(Per-object polygon outlines)
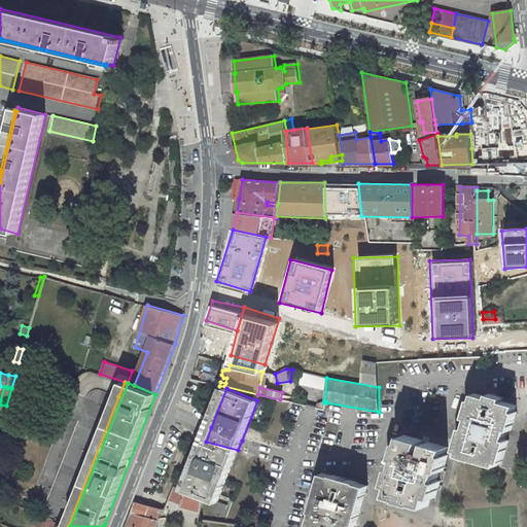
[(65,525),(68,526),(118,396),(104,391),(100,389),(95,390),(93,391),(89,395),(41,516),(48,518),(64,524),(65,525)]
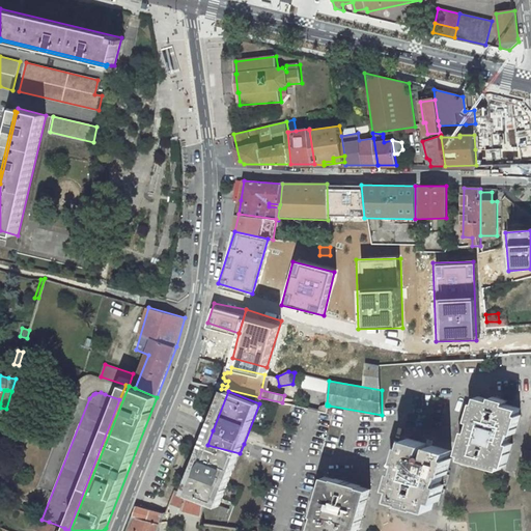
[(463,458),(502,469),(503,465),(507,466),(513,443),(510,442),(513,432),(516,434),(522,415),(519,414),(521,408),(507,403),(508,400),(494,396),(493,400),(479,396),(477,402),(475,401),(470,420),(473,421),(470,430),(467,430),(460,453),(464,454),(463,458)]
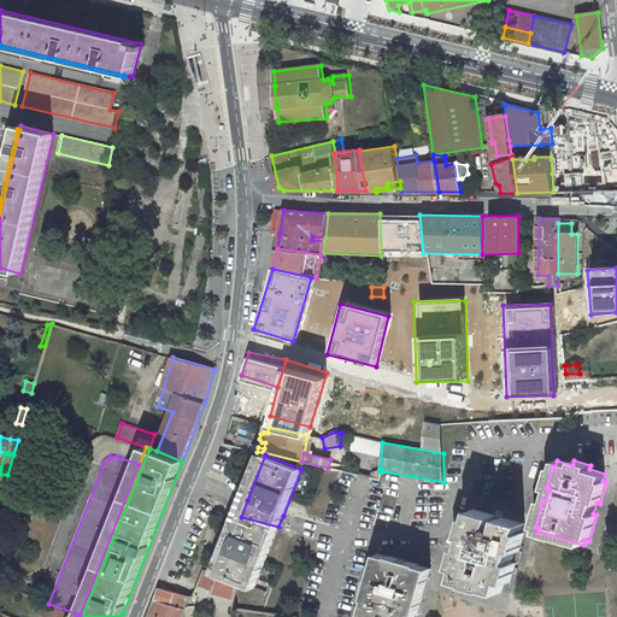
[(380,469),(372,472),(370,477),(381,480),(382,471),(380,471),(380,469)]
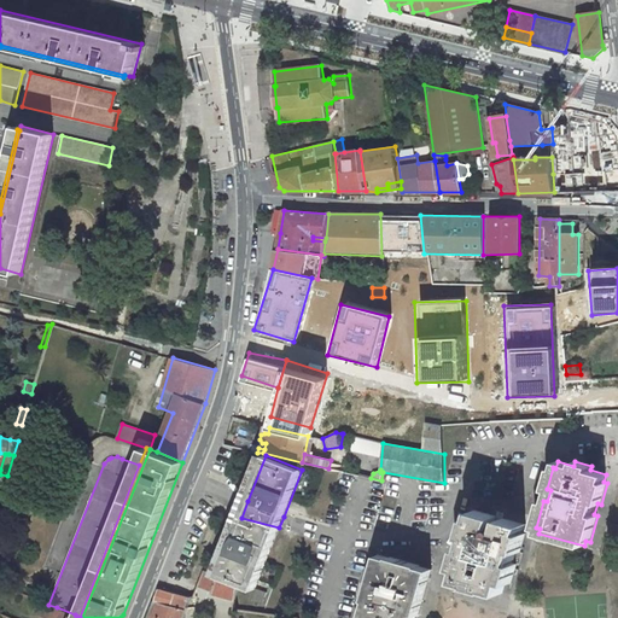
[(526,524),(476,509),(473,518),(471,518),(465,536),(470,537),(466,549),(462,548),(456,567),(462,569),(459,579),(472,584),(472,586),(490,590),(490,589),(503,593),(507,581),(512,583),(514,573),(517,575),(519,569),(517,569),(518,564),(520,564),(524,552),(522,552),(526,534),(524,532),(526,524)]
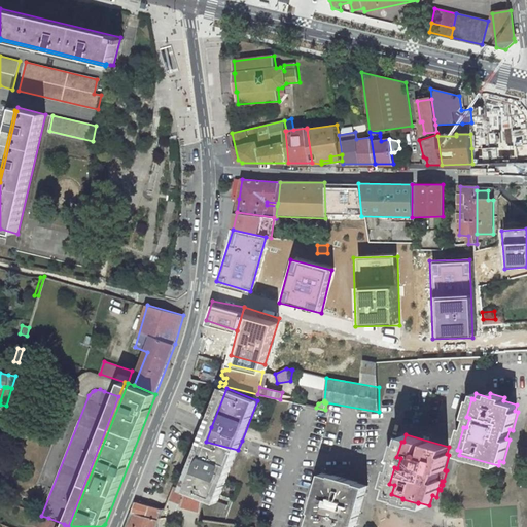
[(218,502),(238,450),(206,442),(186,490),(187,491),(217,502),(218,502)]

...

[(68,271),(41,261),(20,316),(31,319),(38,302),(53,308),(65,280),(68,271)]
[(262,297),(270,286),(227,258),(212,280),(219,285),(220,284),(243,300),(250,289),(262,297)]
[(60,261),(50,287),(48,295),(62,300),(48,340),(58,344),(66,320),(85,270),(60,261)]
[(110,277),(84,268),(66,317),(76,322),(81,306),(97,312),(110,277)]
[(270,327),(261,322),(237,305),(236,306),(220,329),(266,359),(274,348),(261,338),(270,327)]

==

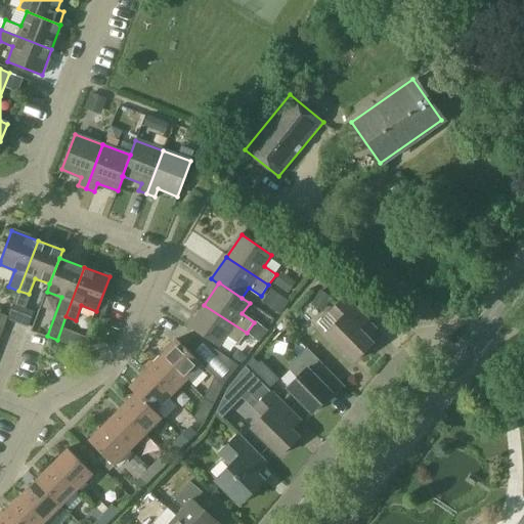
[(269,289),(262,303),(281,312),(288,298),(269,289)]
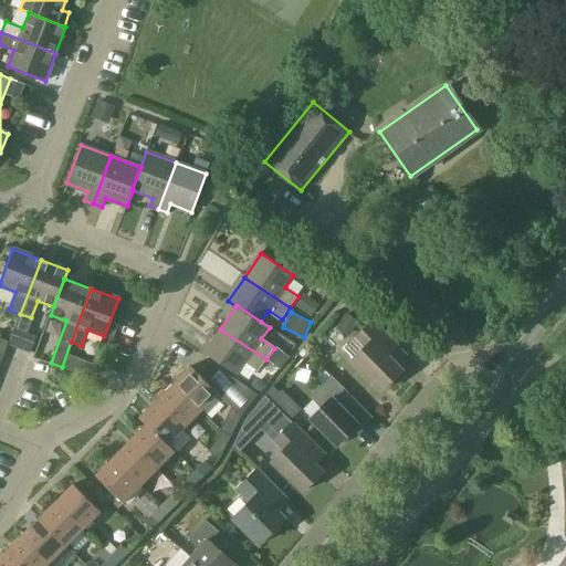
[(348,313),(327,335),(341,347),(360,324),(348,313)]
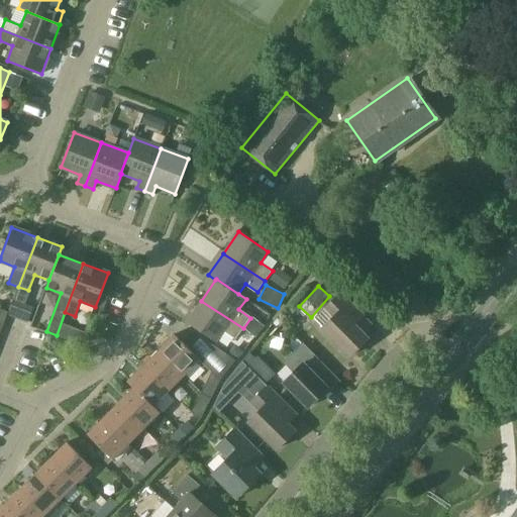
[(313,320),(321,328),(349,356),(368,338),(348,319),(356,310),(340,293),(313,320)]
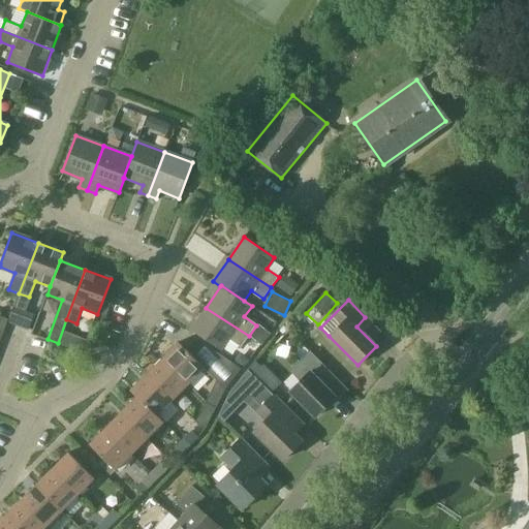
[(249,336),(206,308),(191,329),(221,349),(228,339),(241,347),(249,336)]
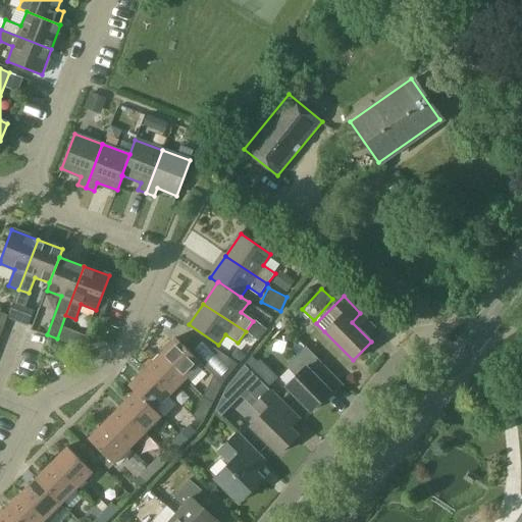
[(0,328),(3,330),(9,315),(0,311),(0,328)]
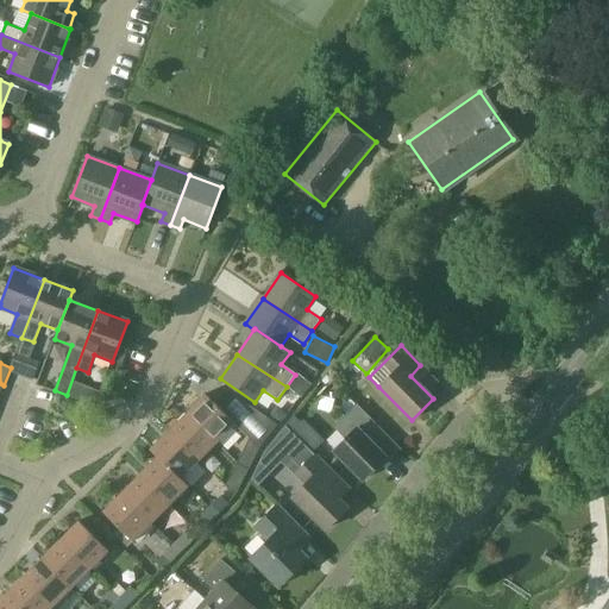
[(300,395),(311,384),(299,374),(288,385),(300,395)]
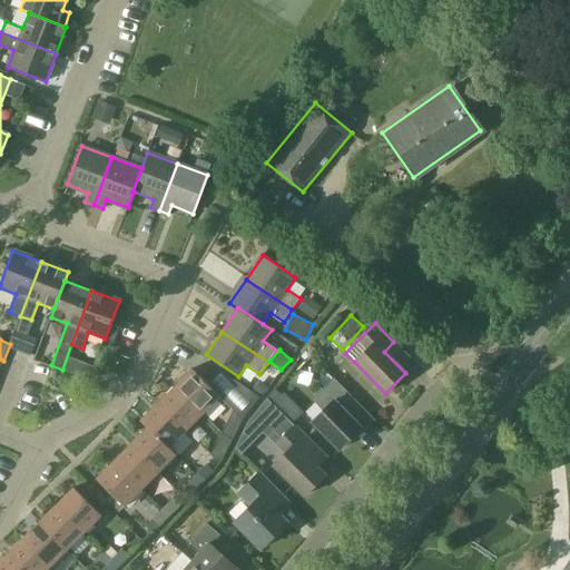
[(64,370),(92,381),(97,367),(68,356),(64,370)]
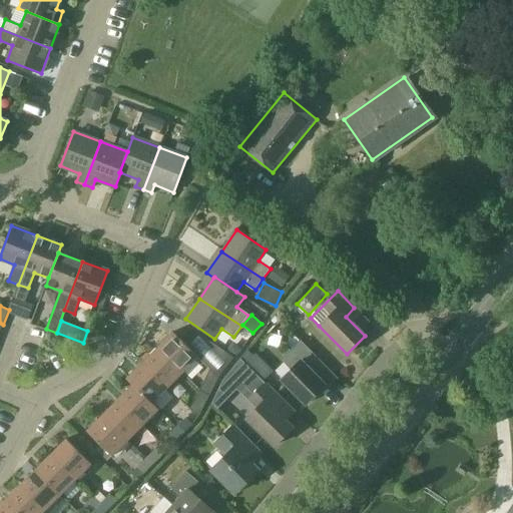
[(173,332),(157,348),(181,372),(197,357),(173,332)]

# [Directions]
I'd like the lines above repeated exactly, from the one that contains "[(64,370),(92,381),(97,367),(68,356),(64,370)]" through the one that contains "[(173,332),(157,348),(181,372),(197,357),(173,332)]", with no pictures.

# [Worked solution]
[(64,370),(92,381),(97,367),(68,356),(64,370)]
[(173,332),(157,348),(181,372),(197,357),(173,332)]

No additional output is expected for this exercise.